* What to work on
Leave every picture out and give back the lines below from the first through the line that holds "none -> lime 1x1 plate [468,589,528,653]", exactly as written.

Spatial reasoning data
= Beginning of Section =
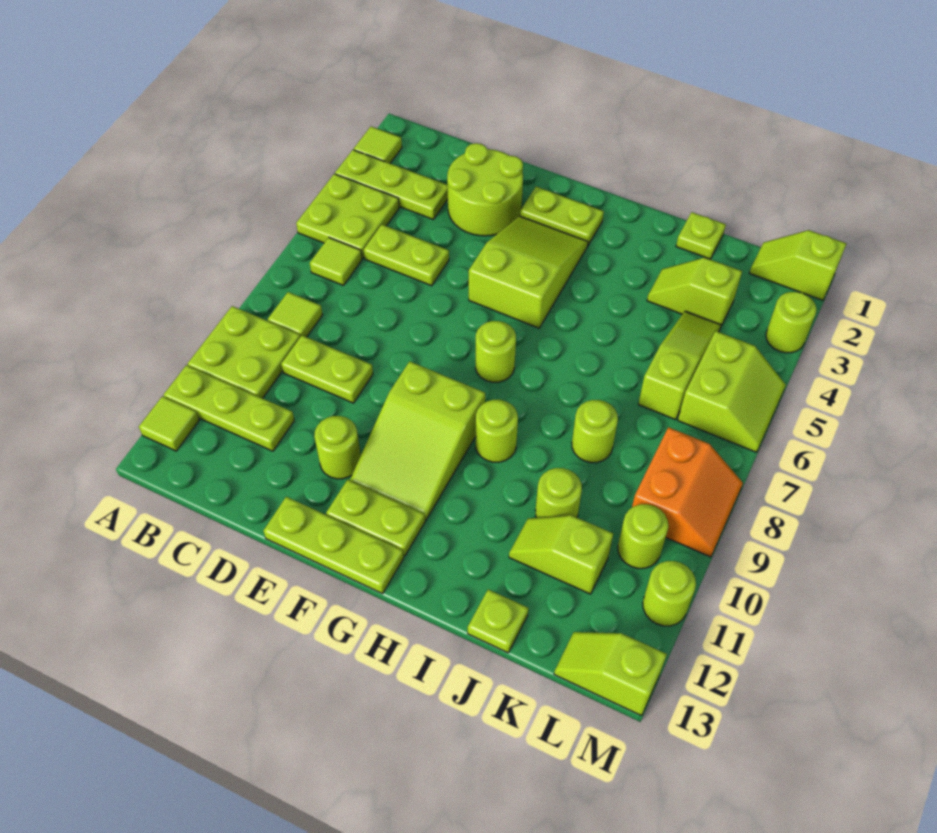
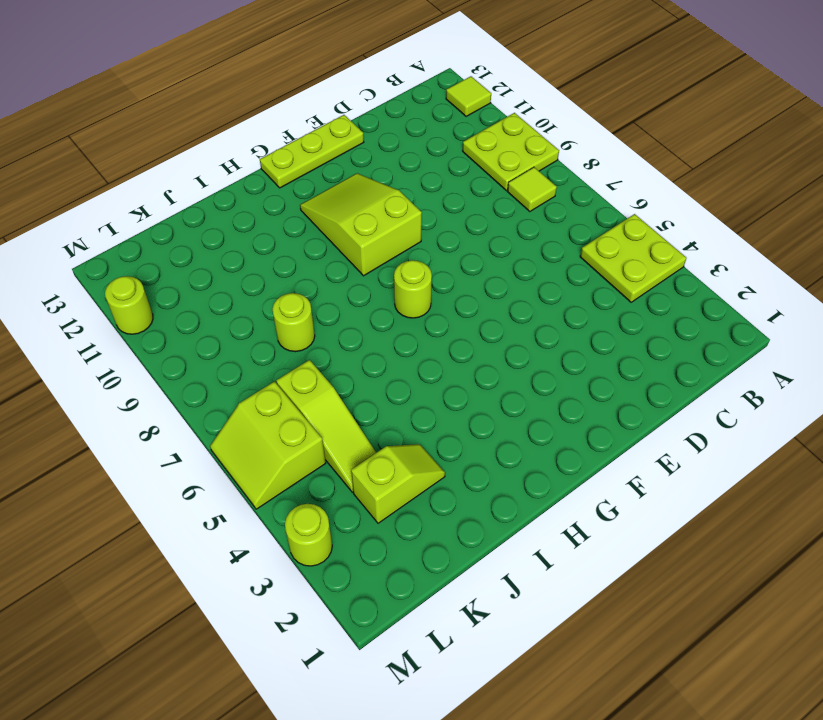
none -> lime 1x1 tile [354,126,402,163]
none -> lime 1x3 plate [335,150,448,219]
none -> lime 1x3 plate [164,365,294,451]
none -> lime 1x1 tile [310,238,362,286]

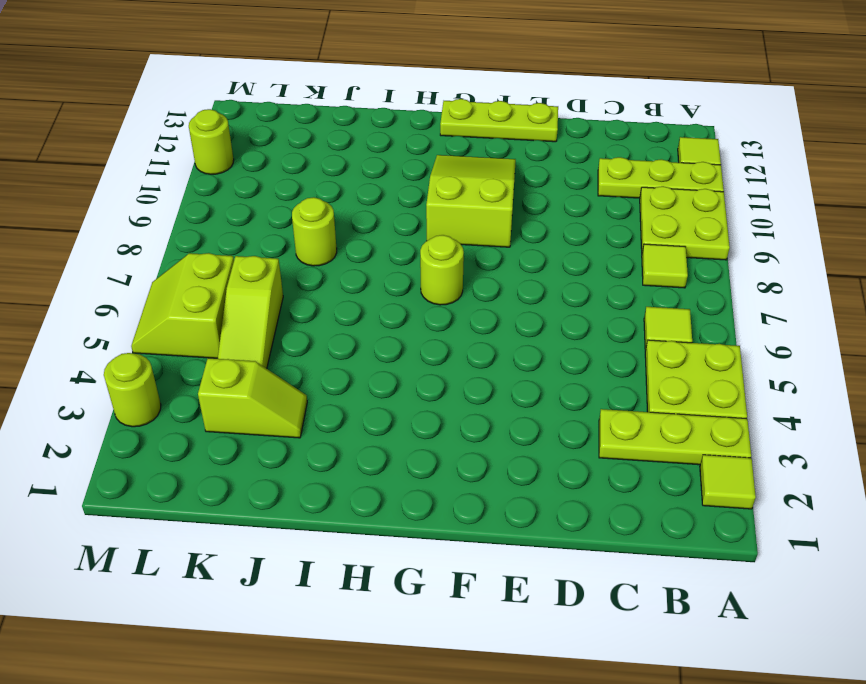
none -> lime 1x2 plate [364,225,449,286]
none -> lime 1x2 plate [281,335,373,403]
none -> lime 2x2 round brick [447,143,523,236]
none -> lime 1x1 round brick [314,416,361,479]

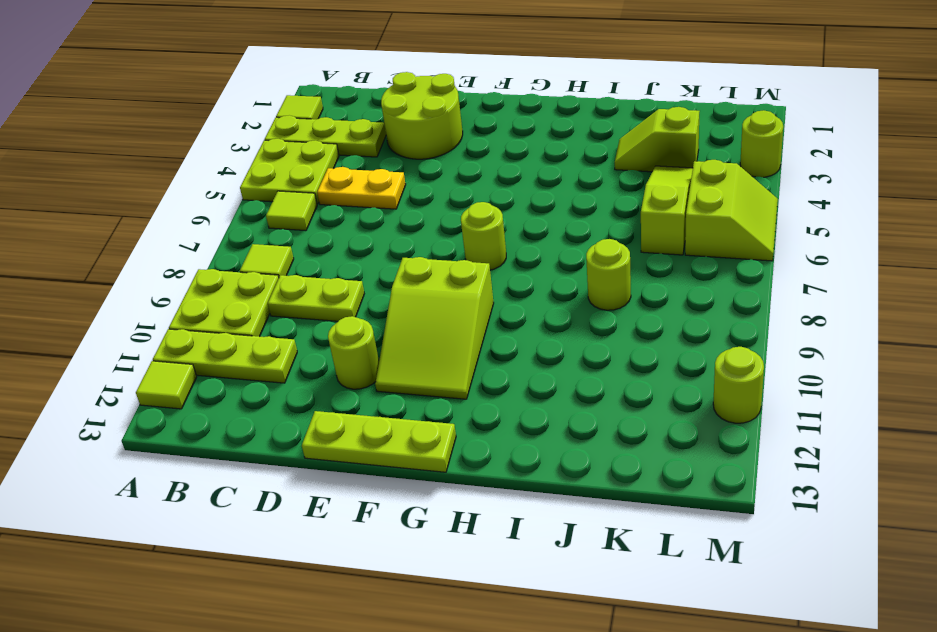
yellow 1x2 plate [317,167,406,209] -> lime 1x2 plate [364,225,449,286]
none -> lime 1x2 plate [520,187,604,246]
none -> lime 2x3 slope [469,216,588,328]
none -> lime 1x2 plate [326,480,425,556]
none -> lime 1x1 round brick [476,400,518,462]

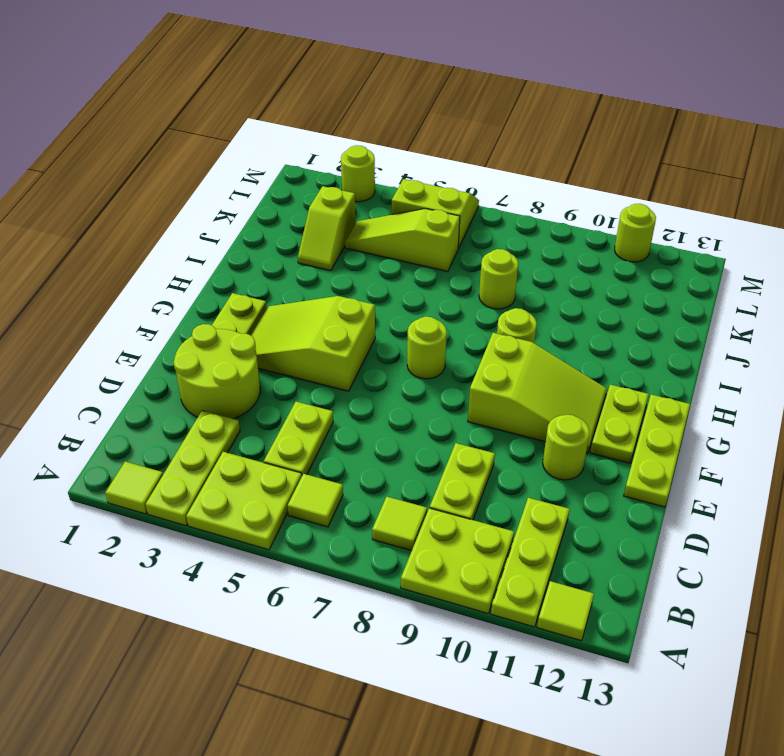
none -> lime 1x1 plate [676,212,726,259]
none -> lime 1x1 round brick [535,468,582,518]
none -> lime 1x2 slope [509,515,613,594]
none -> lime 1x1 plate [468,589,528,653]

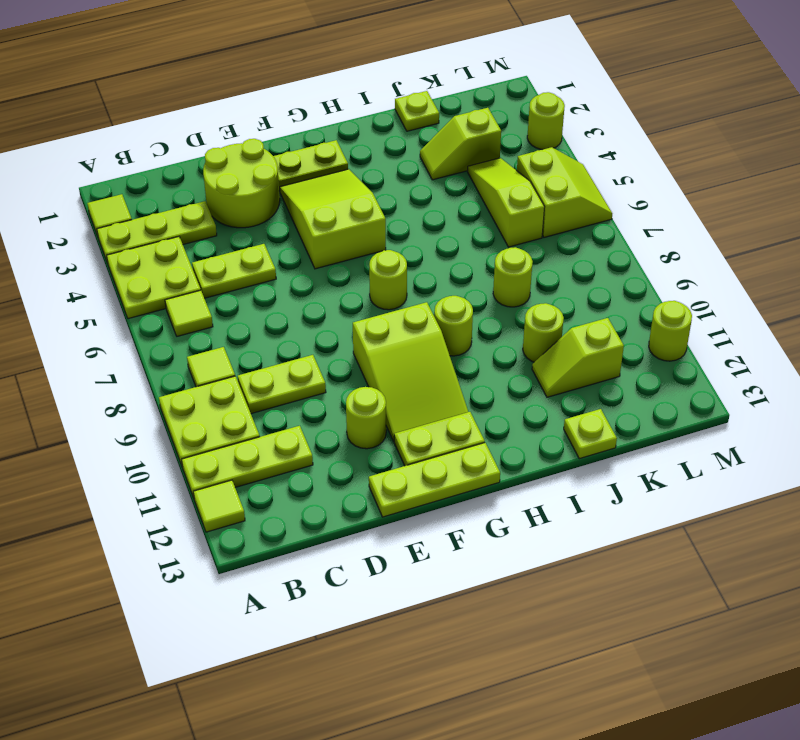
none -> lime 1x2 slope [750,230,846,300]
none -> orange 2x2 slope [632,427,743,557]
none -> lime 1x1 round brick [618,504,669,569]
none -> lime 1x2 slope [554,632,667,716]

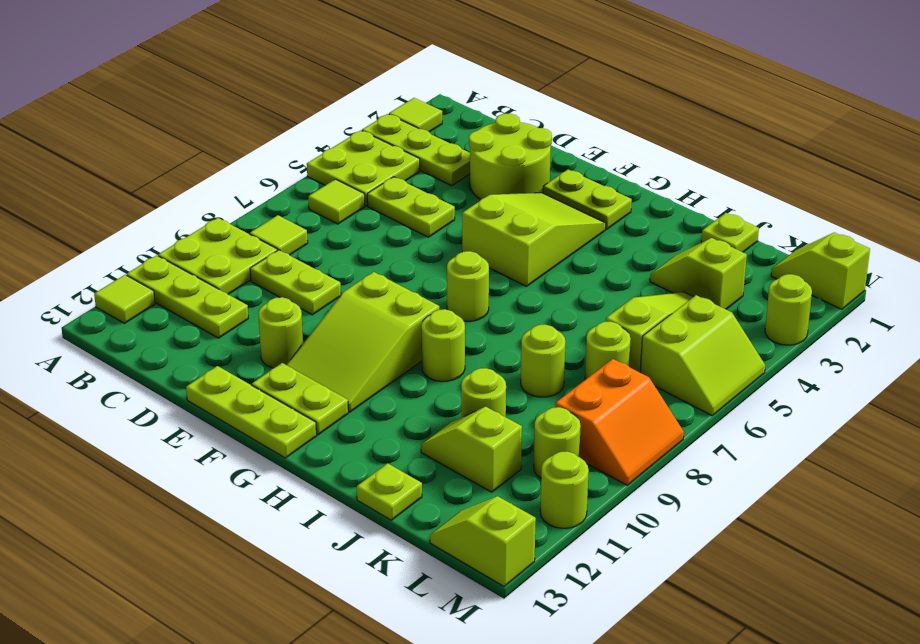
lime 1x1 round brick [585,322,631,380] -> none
= End of Section =
* Answer to this task
none -> lime 1x1 tile [354,126,402,163]
none -> lime 1x3 plate [335,150,448,219]
none -> lime 1x3 plate [164,365,294,451]
none -> lime 1x1 tile [310,238,362,286]

none -> lime 1x2 plate [364,225,449,286]
none -> lime 1x2 plate [281,335,373,403]
none -> lime 2x2 round brick [447,143,523,236]
none -> lime 1x1 round brick [314,416,361,479]

yellow 1x2 plate [317,167,406,209] -> lime 1x2 plate [364,225,449,286]
none -> lime 1x2 plate [520,187,604,246]
none -> lime 2x3 slope [469,216,588,328]
none -> lime 1x2 plate [326,480,425,556]
none -> lime 1x1 round brick [476,400,518,462]

none -> lime 1x1 plate [676,212,726,259]
none -> lime 1x1 round brick [535,468,582,518]
none -> lime 1x2 slope [509,515,613,594]
none -> lime 1x1 plate [468,589,528,653]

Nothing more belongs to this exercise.